Records provided -
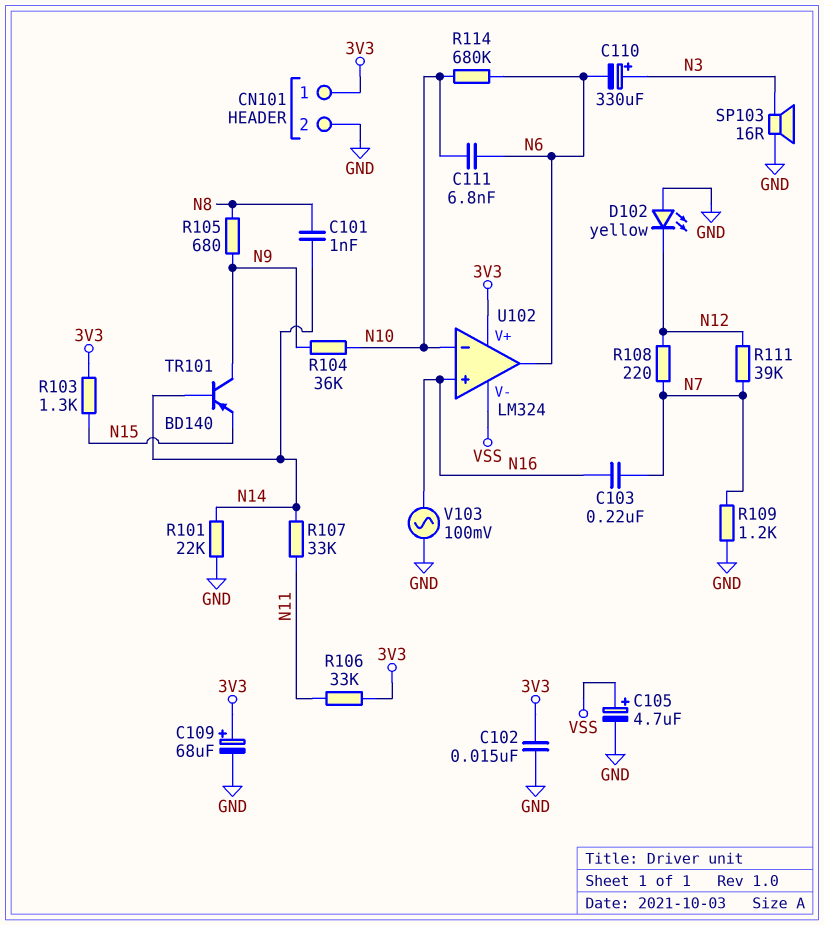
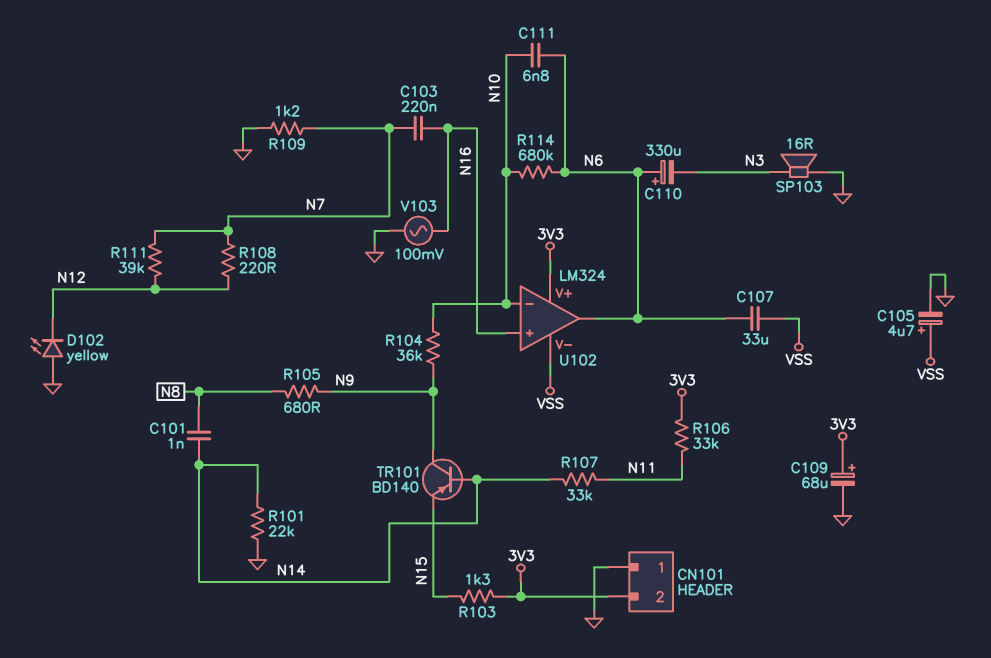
C102: 15nF (3V3, GND) -> none
C107: none -> 33uF (N6, VSS)
C110: 330uF (plus N3, minus N6) -> 330uF (plus N6, minus N3)
CN101 pin 1: 3V3 -> GND
CN101 pin 2: GND -> 3V3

Exercise instructions - The lines to set down, exactly and with both ends included, run from the one containing "C107: none -> 33uF (N6, VSS)" to the last line of the data above.

Answer space -
C107: none -> 33uF (N6, VSS)
C110: 330uF (plus N3, minus N6) -> 330uF (plus N6, minus N3)
CN101 pin 1: 3V3 -> GND
CN101 pin 2: GND -> 3V3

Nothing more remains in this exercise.